### DATA PROVIDED

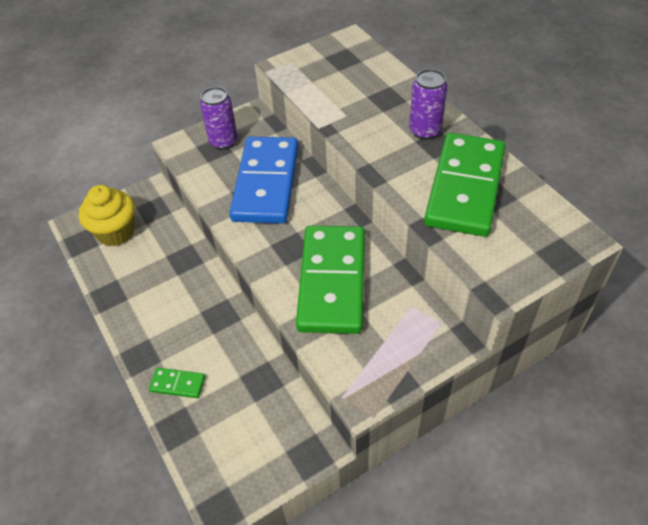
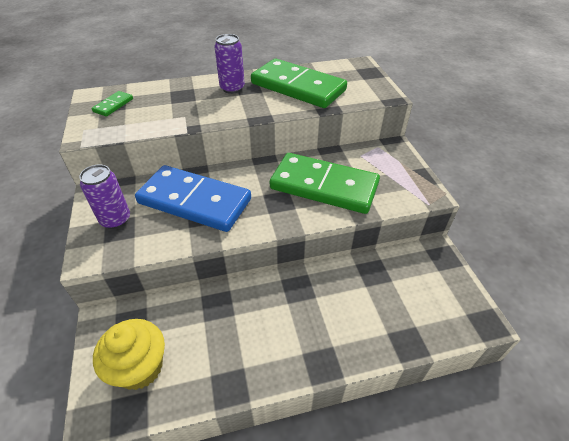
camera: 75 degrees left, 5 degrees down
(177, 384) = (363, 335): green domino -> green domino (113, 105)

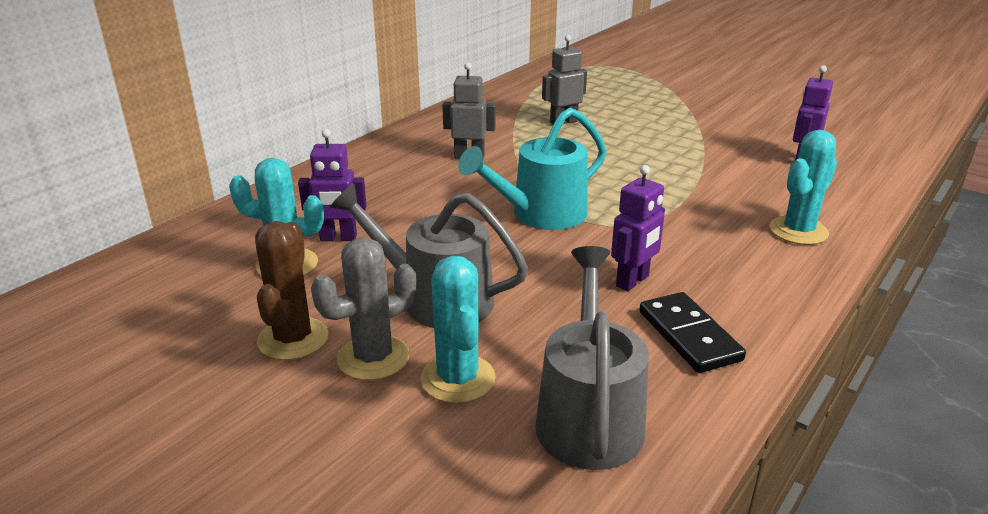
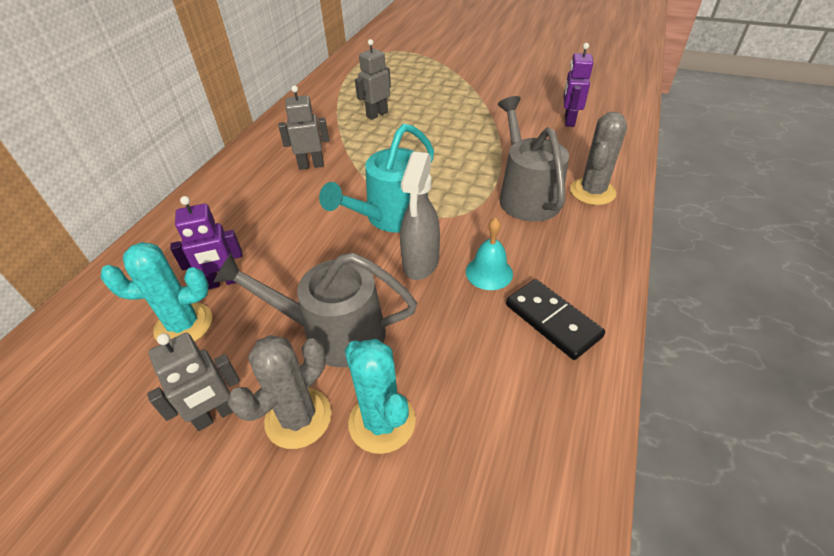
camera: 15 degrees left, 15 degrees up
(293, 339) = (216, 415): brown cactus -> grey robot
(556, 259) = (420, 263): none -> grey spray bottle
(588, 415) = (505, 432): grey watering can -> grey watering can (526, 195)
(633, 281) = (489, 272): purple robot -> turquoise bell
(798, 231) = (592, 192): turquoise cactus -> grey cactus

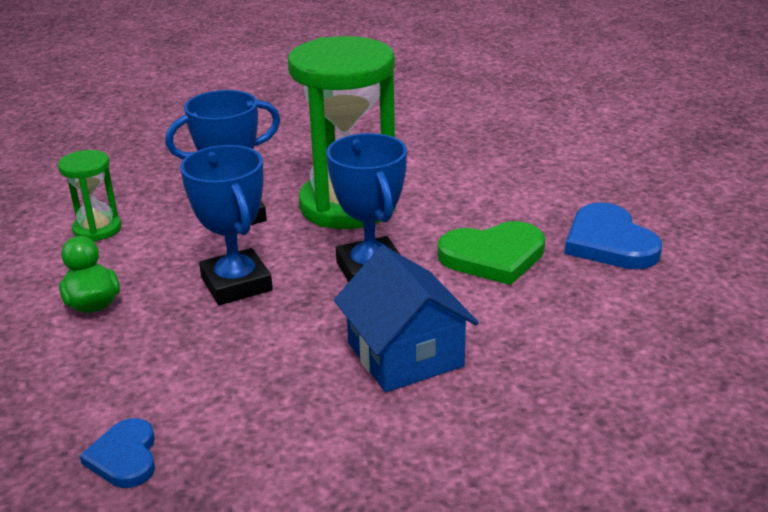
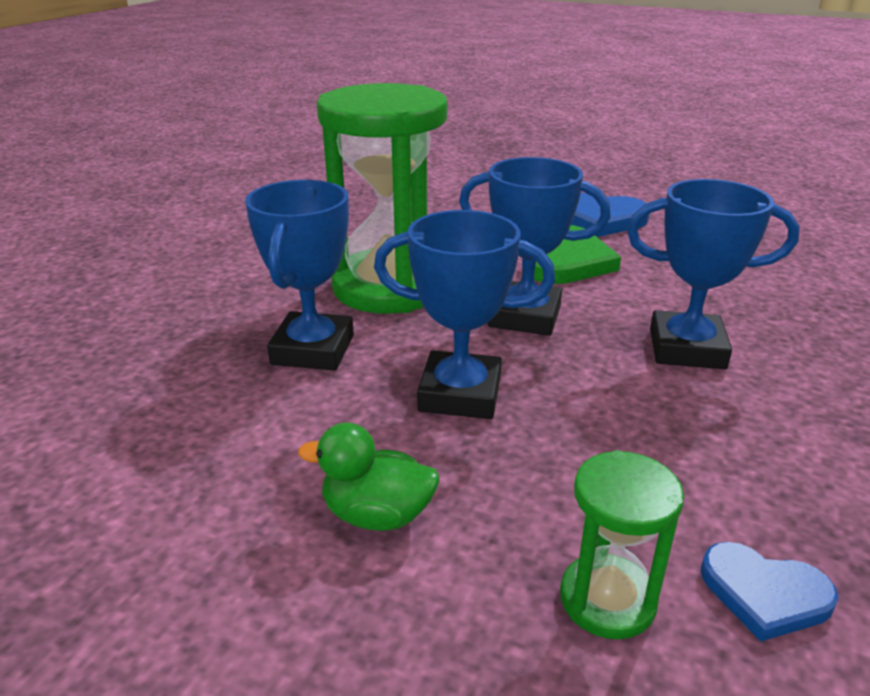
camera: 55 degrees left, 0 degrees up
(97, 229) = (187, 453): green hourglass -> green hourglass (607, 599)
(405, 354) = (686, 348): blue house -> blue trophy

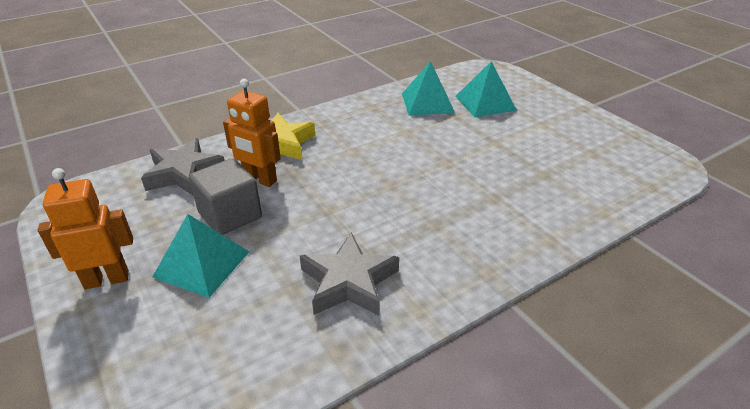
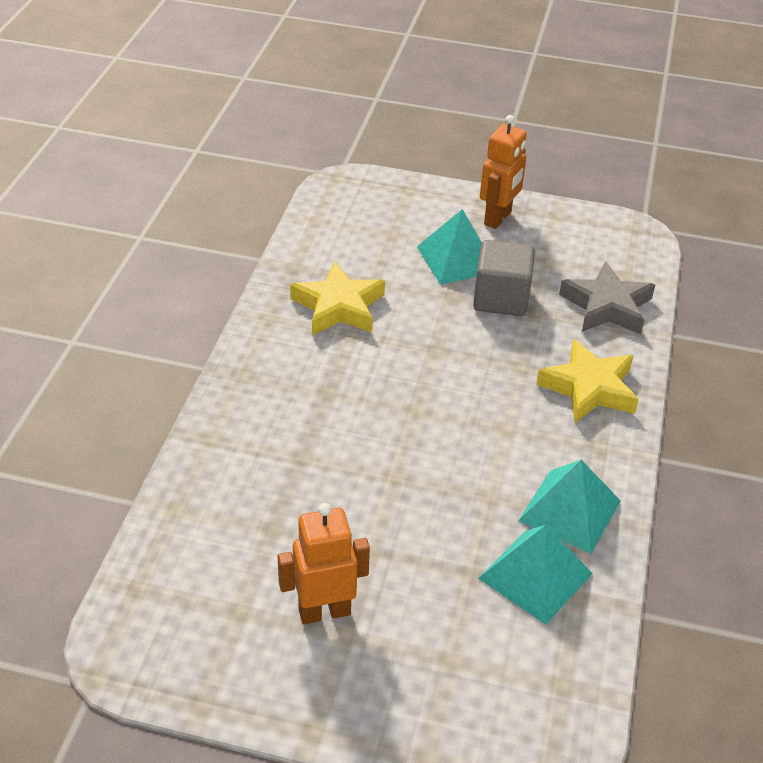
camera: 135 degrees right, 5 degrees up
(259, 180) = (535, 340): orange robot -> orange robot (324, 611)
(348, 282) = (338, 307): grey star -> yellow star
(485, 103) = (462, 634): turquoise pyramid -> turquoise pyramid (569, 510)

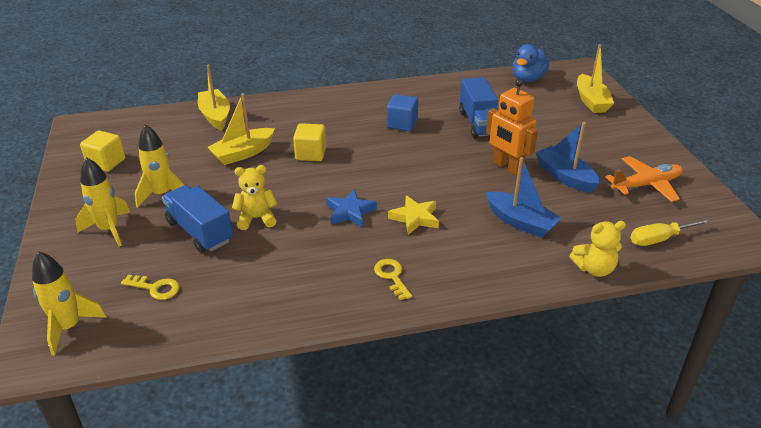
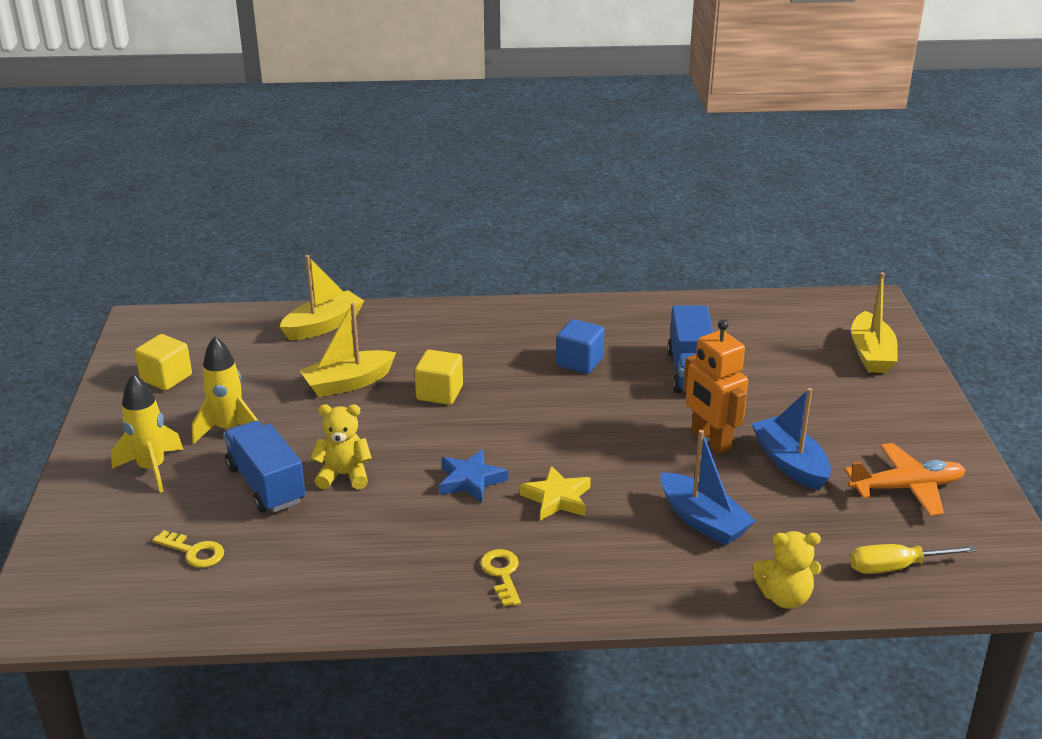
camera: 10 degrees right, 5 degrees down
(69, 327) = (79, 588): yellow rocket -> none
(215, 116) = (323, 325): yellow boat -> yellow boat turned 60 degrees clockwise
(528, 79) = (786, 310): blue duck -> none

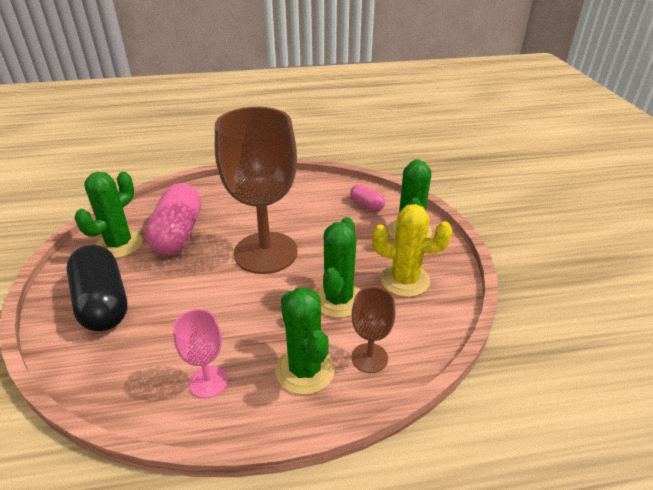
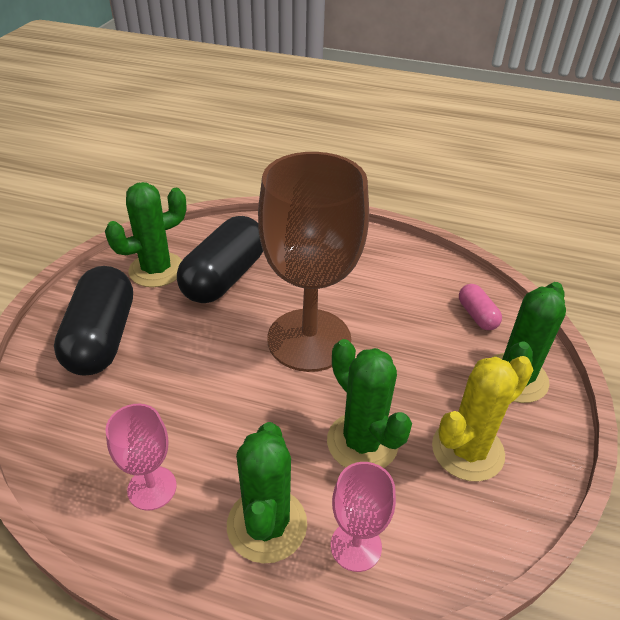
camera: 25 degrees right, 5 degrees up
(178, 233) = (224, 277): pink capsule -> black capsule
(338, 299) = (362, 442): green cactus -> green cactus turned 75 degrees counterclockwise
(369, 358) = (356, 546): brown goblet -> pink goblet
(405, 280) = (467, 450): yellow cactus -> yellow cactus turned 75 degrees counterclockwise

######

> [YOUR TASK]
Some lines in the data above may hold the word "none". Say how many, with no other words.

> [RESULT BELOW]
3